* **Problem to solve**
Output the records that follow, with every character intact.

* **Data records**

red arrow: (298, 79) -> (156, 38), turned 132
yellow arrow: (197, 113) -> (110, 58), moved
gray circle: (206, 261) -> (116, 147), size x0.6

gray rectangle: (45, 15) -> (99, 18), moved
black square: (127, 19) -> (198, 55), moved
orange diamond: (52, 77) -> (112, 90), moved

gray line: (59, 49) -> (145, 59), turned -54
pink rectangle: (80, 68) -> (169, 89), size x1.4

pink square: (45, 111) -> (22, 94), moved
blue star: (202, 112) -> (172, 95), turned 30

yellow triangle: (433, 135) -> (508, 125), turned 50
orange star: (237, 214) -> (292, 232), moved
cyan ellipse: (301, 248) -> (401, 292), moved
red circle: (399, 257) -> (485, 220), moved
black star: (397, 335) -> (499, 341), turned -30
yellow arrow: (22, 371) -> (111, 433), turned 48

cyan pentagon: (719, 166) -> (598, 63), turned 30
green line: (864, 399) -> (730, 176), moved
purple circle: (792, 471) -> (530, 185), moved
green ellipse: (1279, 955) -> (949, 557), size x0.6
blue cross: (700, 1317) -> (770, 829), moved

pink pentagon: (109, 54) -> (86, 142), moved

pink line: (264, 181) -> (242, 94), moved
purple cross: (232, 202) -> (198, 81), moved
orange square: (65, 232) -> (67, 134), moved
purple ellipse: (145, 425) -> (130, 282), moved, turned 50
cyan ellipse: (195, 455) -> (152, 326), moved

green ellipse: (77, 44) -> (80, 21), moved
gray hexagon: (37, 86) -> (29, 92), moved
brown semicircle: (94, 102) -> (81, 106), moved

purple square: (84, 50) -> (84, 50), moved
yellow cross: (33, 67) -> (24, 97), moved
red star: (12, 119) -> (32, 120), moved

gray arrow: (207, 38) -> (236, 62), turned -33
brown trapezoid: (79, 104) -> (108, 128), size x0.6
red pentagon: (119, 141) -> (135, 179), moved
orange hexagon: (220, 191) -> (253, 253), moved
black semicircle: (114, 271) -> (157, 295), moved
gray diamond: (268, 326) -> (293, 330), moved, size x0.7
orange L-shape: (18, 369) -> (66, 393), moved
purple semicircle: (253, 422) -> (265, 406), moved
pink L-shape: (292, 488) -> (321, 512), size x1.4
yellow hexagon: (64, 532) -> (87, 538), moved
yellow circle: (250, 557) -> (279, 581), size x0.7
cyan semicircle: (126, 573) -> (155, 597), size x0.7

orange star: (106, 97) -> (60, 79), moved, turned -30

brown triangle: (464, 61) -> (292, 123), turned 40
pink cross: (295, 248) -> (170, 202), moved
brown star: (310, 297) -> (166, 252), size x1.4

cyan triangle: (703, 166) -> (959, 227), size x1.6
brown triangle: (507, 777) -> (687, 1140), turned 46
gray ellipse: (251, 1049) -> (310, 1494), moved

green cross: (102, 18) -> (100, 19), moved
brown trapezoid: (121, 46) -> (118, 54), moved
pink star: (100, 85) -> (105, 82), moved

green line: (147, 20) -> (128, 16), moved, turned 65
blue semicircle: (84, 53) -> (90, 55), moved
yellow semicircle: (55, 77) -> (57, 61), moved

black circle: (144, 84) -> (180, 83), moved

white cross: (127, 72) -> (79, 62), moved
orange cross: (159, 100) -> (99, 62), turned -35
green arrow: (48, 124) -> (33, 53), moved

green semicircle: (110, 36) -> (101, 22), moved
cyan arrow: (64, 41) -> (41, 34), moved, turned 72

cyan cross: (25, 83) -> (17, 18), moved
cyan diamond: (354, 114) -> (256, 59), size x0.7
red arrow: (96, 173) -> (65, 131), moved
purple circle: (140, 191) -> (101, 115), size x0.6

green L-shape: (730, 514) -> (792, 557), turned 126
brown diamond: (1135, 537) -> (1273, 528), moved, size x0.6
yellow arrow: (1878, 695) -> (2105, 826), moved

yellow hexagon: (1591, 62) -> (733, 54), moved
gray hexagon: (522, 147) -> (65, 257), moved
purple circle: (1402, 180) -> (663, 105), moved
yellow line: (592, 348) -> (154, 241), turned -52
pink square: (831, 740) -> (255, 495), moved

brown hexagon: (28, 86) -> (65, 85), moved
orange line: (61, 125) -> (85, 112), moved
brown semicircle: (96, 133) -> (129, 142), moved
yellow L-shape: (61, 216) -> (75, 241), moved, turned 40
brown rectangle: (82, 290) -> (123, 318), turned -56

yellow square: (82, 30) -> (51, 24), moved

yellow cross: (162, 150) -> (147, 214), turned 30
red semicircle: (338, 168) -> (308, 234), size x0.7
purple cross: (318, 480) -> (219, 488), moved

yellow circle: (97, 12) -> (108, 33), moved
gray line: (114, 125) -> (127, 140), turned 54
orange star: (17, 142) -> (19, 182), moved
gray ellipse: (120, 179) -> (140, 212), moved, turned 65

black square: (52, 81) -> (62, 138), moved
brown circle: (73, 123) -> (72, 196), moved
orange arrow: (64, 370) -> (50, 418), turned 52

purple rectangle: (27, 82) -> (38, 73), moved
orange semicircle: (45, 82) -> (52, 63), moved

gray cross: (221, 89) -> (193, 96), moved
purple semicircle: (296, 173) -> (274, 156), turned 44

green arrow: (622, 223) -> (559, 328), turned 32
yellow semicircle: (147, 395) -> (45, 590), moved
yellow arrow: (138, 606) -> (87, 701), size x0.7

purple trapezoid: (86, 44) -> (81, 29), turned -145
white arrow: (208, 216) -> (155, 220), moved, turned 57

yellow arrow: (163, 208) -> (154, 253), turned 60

* **Solution for this task**
red arrow: (298, 79) -> (156, 38), turned 132
yellow arrow: (197, 113) -> (110, 58), moved
gray circle: (206, 261) -> (116, 147), size x0.6

gray rectangle: (45, 15) -> (99, 18), moved
black square: (127, 19) -> (198, 55), moved
orange diamond: (52, 77) -> (112, 90), moved

gray line: (59, 49) -> (145, 59), turned -54
pink rectangle: (80, 68) -> (169, 89), size x1.4

pink square: (45, 111) -> (22, 94), moved
blue star: (202, 112) -> (172, 95), turned 30

yellow triangle: (433, 135) -> (508, 125), turned 50
orange star: (237, 214) -> (292, 232), moved
cyan ellipse: (301, 248) -> (401, 292), moved
red circle: (399, 257) -> (485, 220), moved
black star: (397, 335) -> (499, 341), turned -30
yellow arrow: (22, 371) -> (111, 433), turned 48

cyan pentagon: (719, 166) -> (598, 63), turned 30
green line: (864, 399) -> (730, 176), moved
purple circle: (792, 471) -> (530, 185), moved
green ellipse: (1279, 955) -> (949, 557), size x0.6
blue cross: (700, 1317) -> (770, 829), moved

pink pentagon: (109, 54) -> (86, 142), moved

pink line: (264, 181) -> (242, 94), moved
purple cross: (232, 202) -> (198, 81), moved
orange square: (65, 232) -> (67, 134), moved
purple ellipse: (145, 425) -> (130, 282), moved, turned 50
cyan ellipse: (195, 455) -> (152, 326), moved

green ellipse: (77, 44) -> (80, 21), moved
gray hexagon: (37, 86) -> (29, 92), moved
brown semicircle: (94, 102) -> (81, 106), moved

purple square: (84, 50) -> (84, 50), moved
yellow cross: (33, 67) -> (24, 97), moved
red star: (12, 119) -> (32, 120), moved

gray arrow: (207, 38) -> (236, 62), turned -33
brown trapezoid: (79, 104) -> (108, 128), size x0.6
red pentagon: (119, 141) -> (135, 179), moved
orange hexagon: (220, 191) -> (253, 253), moved
black semicircle: (114, 271) -> (157, 295), moved
gray diamond: (268, 326) -> (293, 330), moved, size x0.7
orange L-shape: (18, 369) -> (66, 393), moved
purple semicircle: (253, 422) -> (265, 406), moved
pink L-shape: (292, 488) -> (321, 512), size x1.4
yellow hexagon: (64, 532) -> (87, 538), moved
yellow circle: (250, 557) -> (279, 581), size x0.7
cyan semicircle: (126, 573) -> (155, 597), size x0.7

orange star: (106, 97) -> (60, 79), moved, turned -30

brown triangle: (464, 61) -> (292, 123), turned 40
pink cross: (295, 248) -> (170, 202), moved
brown star: (310, 297) -> (166, 252), size x1.4

cyan triangle: (703, 166) -> (959, 227), size x1.6
brown triangle: (507, 777) -> (687, 1140), turned 46
gray ellipse: (251, 1049) -> (310, 1494), moved

green cross: (102, 18) -> (100, 19), moved
brown trapezoid: (121, 46) -> (118, 54), moved
pink star: (100, 85) -> (105, 82), moved

green line: (147, 20) -> (128, 16), moved, turned 65
blue semicircle: (84, 53) -> (90, 55), moved
yellow semicircle: (55, 77) -> (57, 61), moved

black circle: (144, 84) -> (180, 83), moved

white cross: (127, 72) -> (79, 62), moved
orange cross: (159, 100) -> (99, 62), turned -35
green arrow: (48, 124) -> (33, 53), moved

green semicircle: (110, 36) -> (101, 22), moved
cyan arrow: (64, 41) -> (41, 34), moved, turned 72

cyan cross: (25, 83) -> (17, 18), moved
cyan diamond: (354, 114) -> (256, 59), size x0.7
red arrow: (96, 173) -> (65, 131), moved
purple circle: (140, 191) -> (101, 115), size x0.6

green L-shape: (730, 514) -> (792, 557), turned 126
brown diamond: (1135, 537) -> (1273, 528), moved, size x0.6
yellow arrow: (1878, 695) -> (2105, 826), moved

yellow hexagon: (1591, 62) -> (733, 54), moved
gray hexagon: (522, 147) -> (65, 257), moved
purple circle: (1402, 180) -> (663, 105), moved
yellow line: (592, 348) -> (154, 241), turned -52
pink square: (831, 740) -> (255, 495), moved

brown hexagon: (28, 86) -> (65, 85), moved
orange line: (61, 125) -> (85, 112), moved
brown semicircle: (96, 133) -> (129, 142), moved
yellow L-shape: (61, 216) -> (75, 241), moved, turned 40
brown rectangle: (82, 290) -> (123, 318), turned -56

yellow square: (82, 30) -> (51, 24), moved

yellow cross: (162, 150) -> (147, 214), turned 30
red semicircle: (338, 168) -> (308, 234), size x0.7
purple cross: (318, 480) -> (219, 488), moved

yellow circle: (97, 12) -> (108, 33), moved
gray line: (114, 125) -> (127, 140), turned 54
orange star: (17, 142) -> (19, 182), moved
gray ellipse: (120, 179) -> (140, 212), moved, turned 65

black square: (52, 81) -> (62, 138), moved
brown circle: (73, 123) -> (72, 196), moved
orange arrow: (64, 370) -> (50, 418), turned 52

purple rectangle: (27, 82) -> (38, 73), moved
orange semicircle: (45, 82) -> (52, 63), moved

gray cross: (221, 89) -> (193, 96), moved
purple semicircle: (296, 173) -> (274, 156), turned 44

green arrow: (622, 223) -> (559, 328), turned 32
yellow semicircle: (147, 395) -> (45, 590), moved
yellow arrow: (138, 606) -> (87, 701), size x0.7

purple trapezoid: (86, 44) -> (81, 29), turned -145
white arrow: (208, 216) -> (155, 220), moved, turned 57

yellow arrow: (163, 208) -> (154, 253), turned 60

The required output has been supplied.